Data shown:
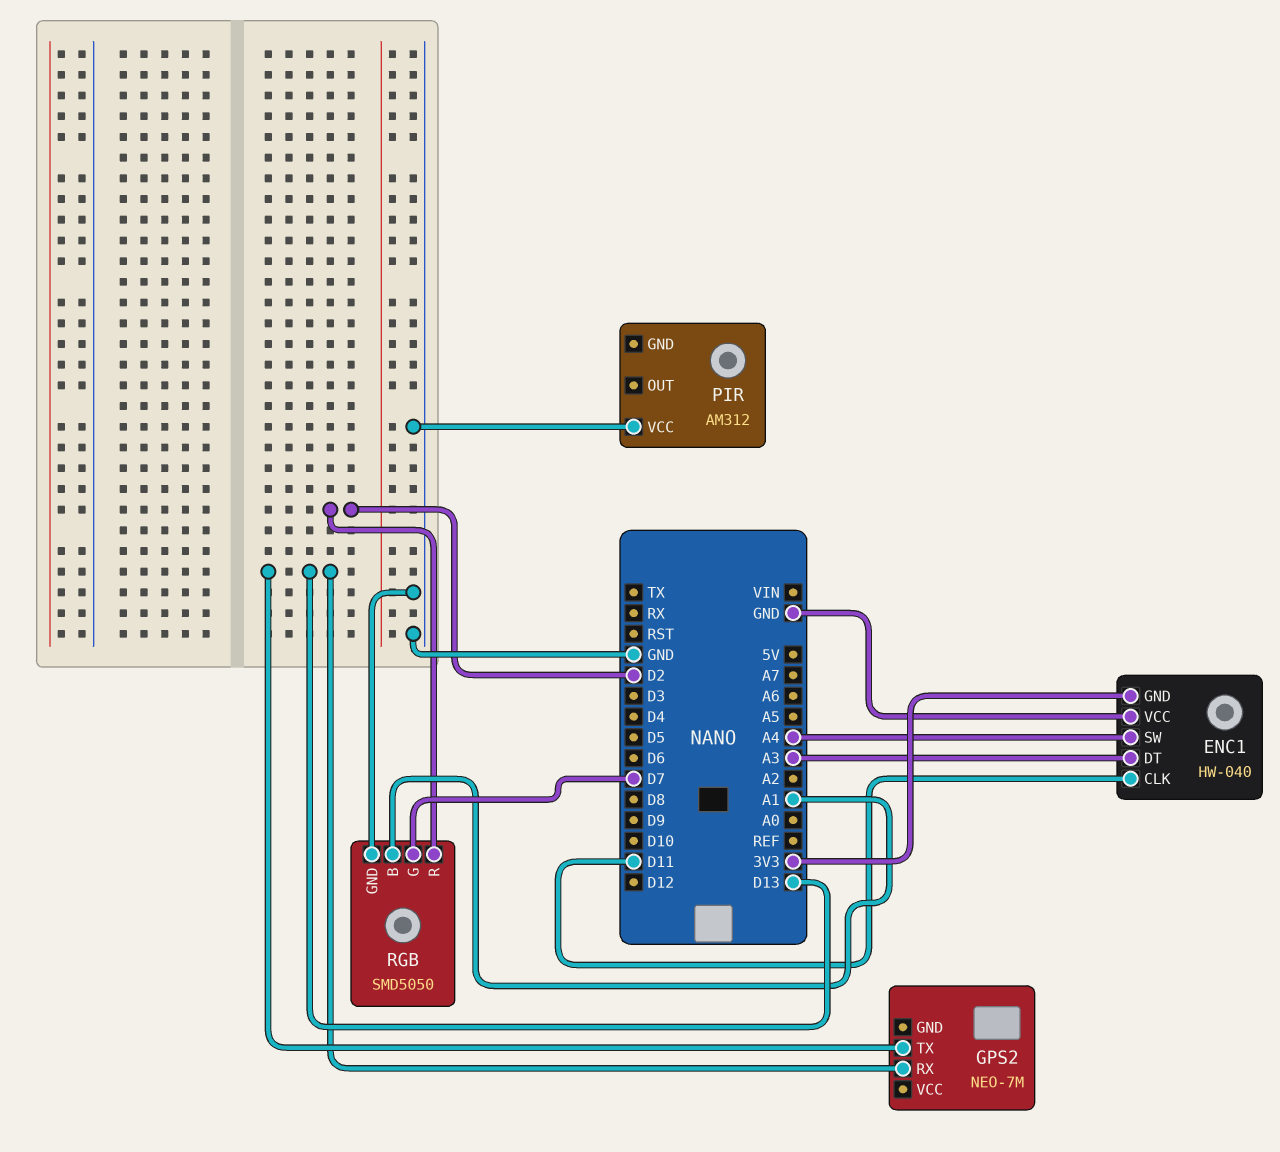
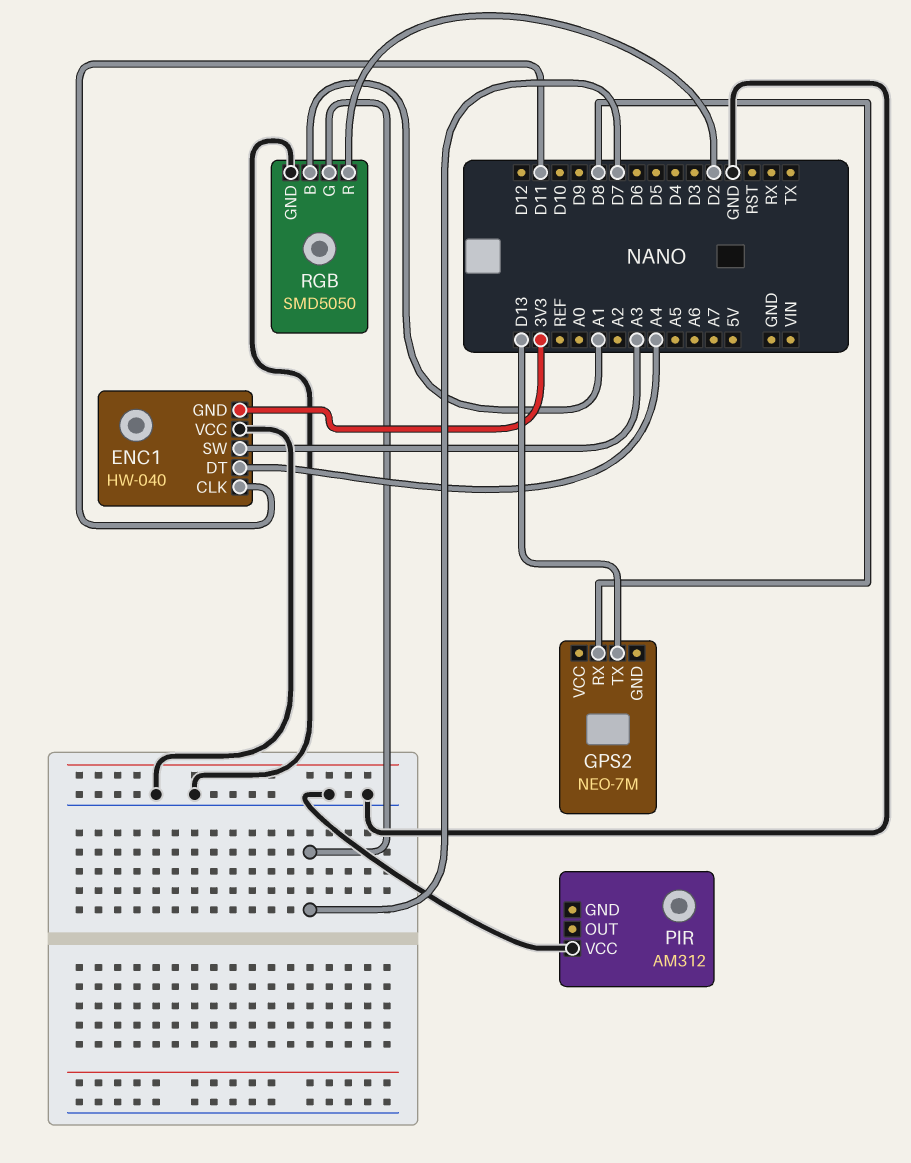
ENC1 pin DT: A3 -> A4
ENC1 pin SW: A4 -> A3
GPS2 pin RX: D13 -> D8

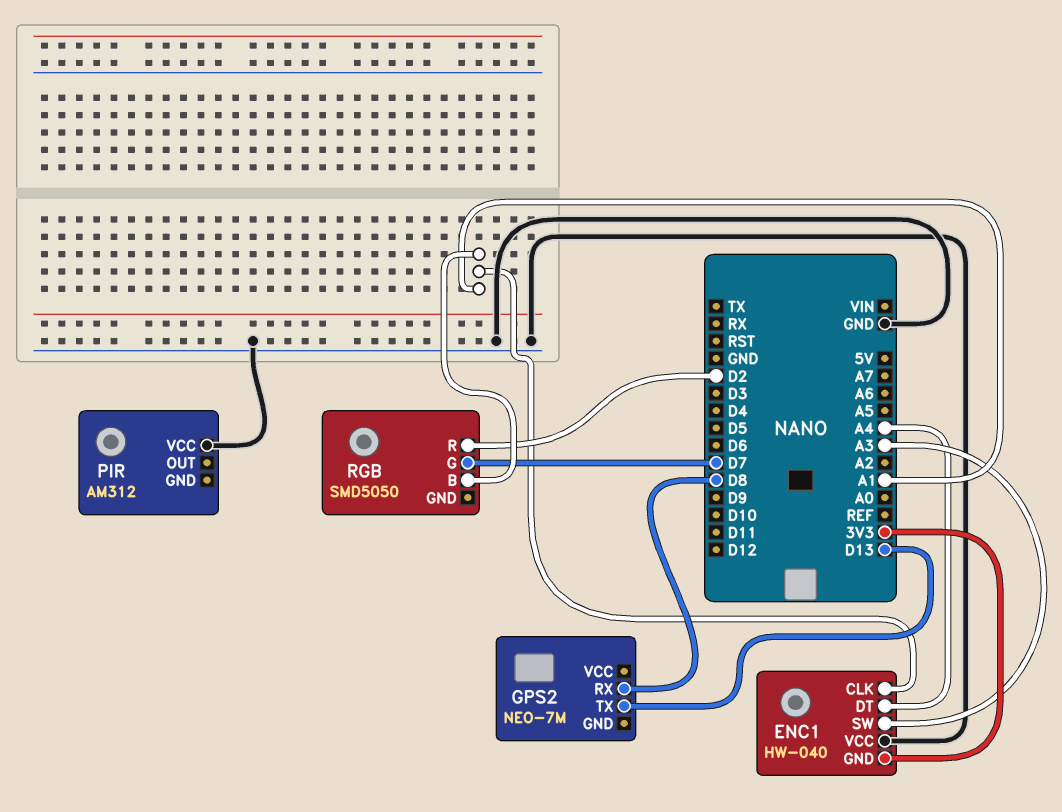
ENC1 pin CLK: D11 -> A1
RGB pin GND: GND -> none

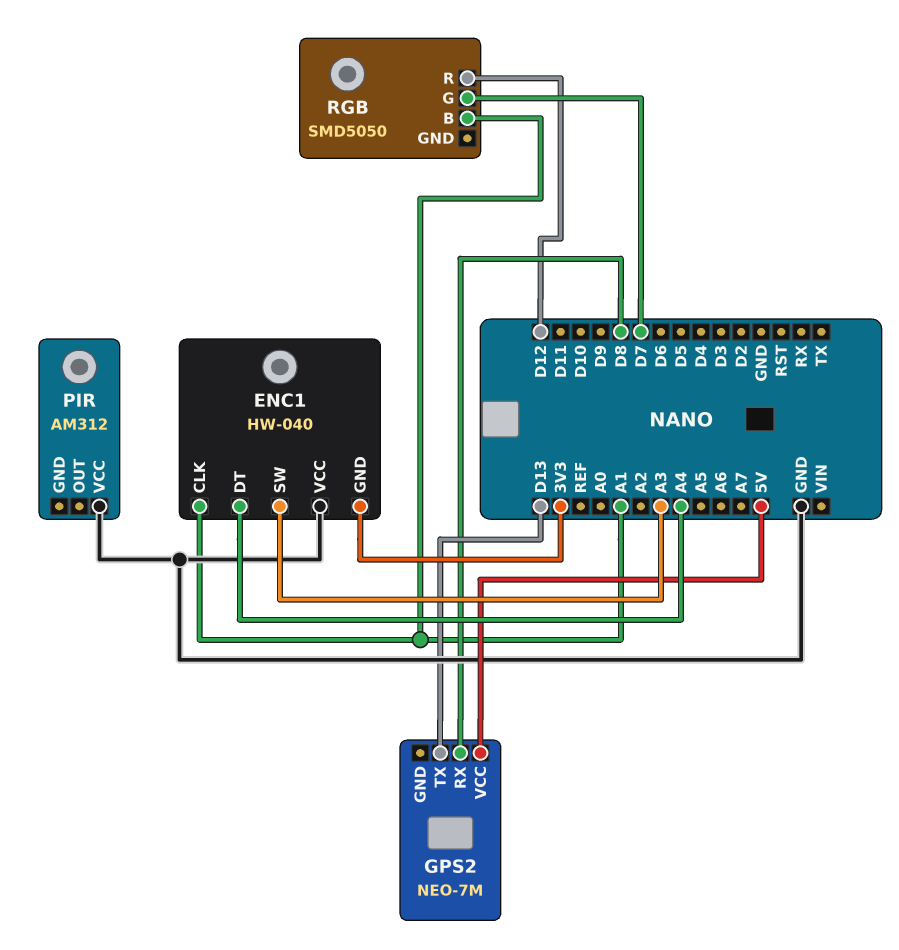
GPS2 pin VCC: none -> 5V
RGB pin R: D2 -> D12

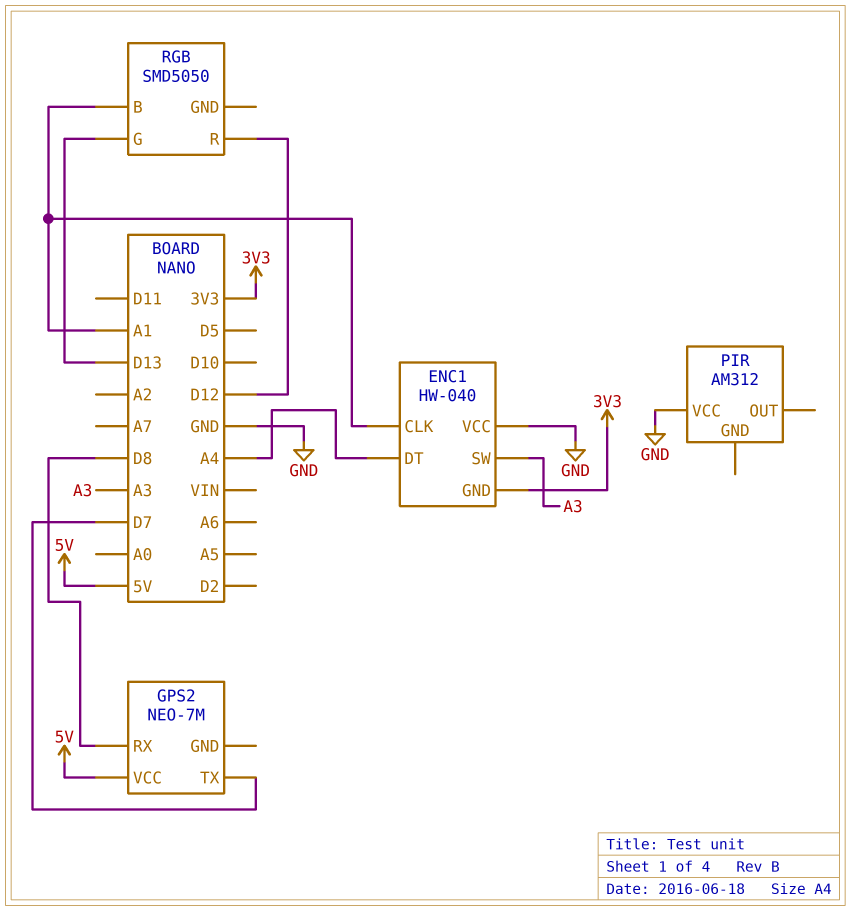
GPS2 pin TX: D13 -> D7
RGB pin G: D7 -> D13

Problem description: Search the data above for the word "none". Copy each line it is in.

Exercise solution:
RGB pin GND: GND -> none
GPS2 pin VCC: none -> 5V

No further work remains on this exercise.